> Recorded data
────────────────────

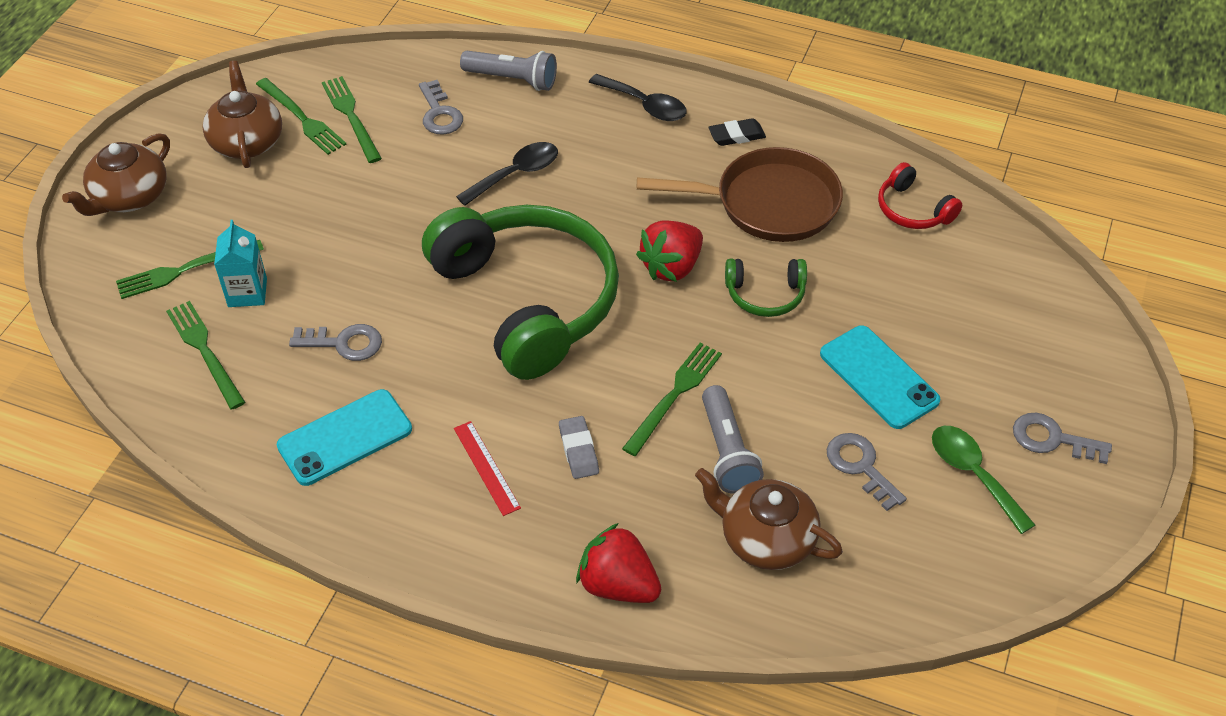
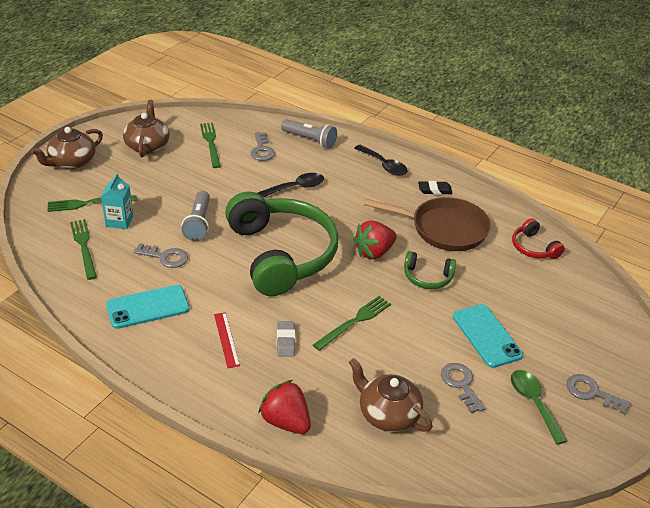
camera: 10 degrees right, 10 degrees down
(302, 118) = (182, 139): green fork -> none
(727, 451) = (378, 359): grey flashlight -> grey flashlight (198, 223)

────────────────────

> Directions for this task
Everything from the line with "(302, 118) = (182, 139): green fork -> none" to the end of the listing, and only that, is to be set down exactly, line by line.

> Your response
(302, 118) = (182, 139): green fork -> none
(727, 451) = (378, 359): grey flashlight -> grey flashlight (198, 223)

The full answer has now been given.